# STUDY MATERIAL:
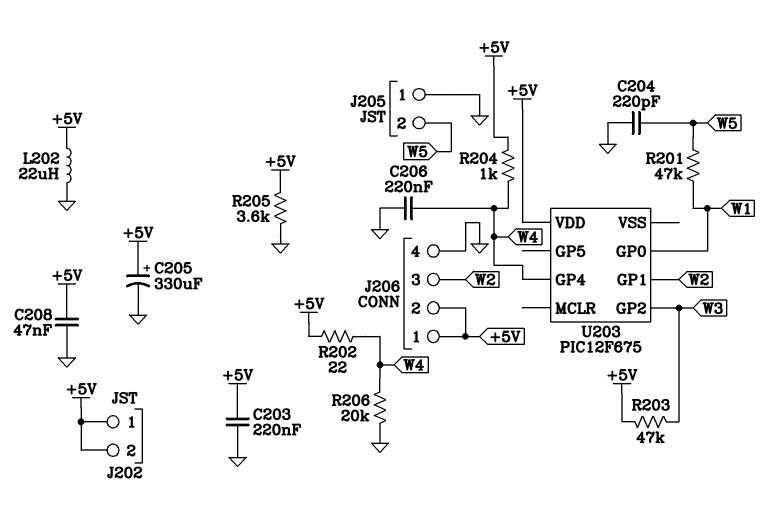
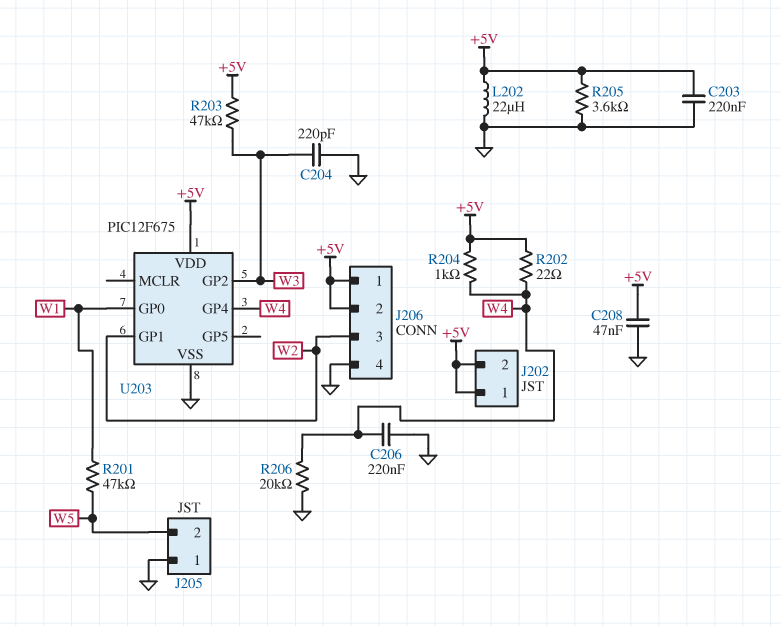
C204: 220pF (GND, W5) -> 220pF (GND, W3)
C205: 330uF (plus +5V, minus GND) -> none
U203 pin VSS: none -> GND

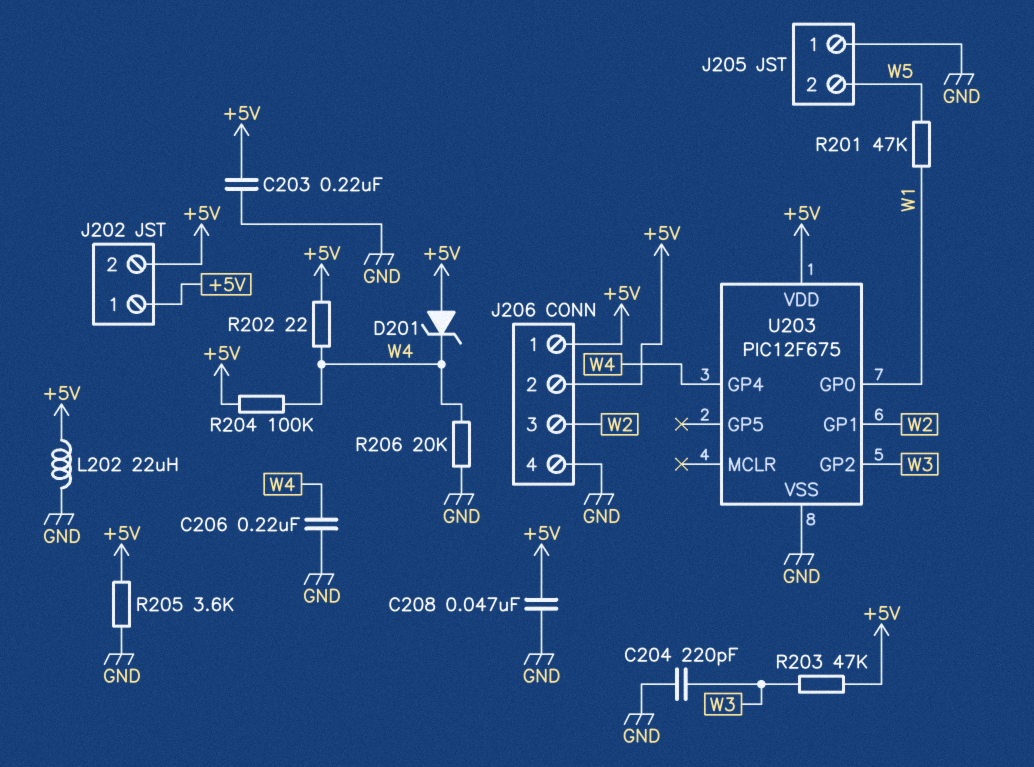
D201: none -> zener (A +5V, K W4)
R204: 1k (+5V, W4) -> 100k (+5V, W4)

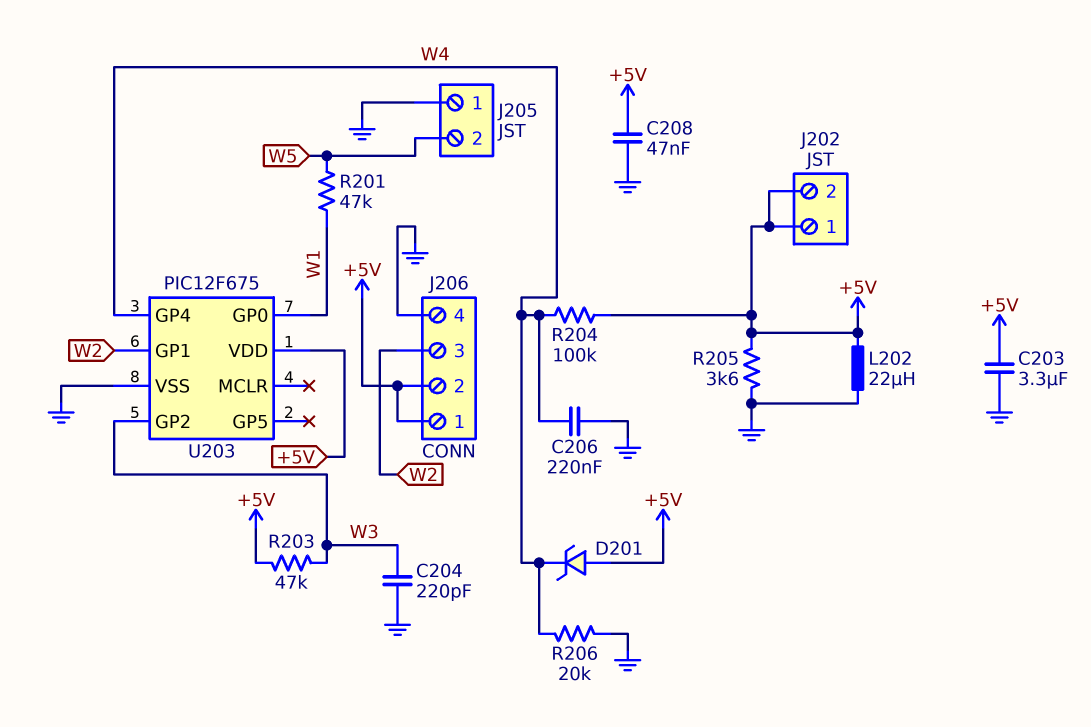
C203: 220nF (+5V, GND) -> 3.3uF (+5V, GND)
R202: 22 (+5V, W4) -> none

# YOUR GOAL:
Pictures do not belong in the copy. Please reproduce the entries above exactly otherwise.

# SOLUTION TO THIS TASK:
C204: 220pF (GND, W5) -> 220pF (GND, W3)
C205: 330uF (plus +5V, minus GND) -> none
U203 pin VSS: none -> GND

D201: none -> zener (A +5V, K W4)
R204: 1k (+5V, W4) -> 100k (+5V, W4)

C203: 220nF (+5V, GND) -> 3.3uF (+5V, GND)
R202: 22 (+5V, W4) -> none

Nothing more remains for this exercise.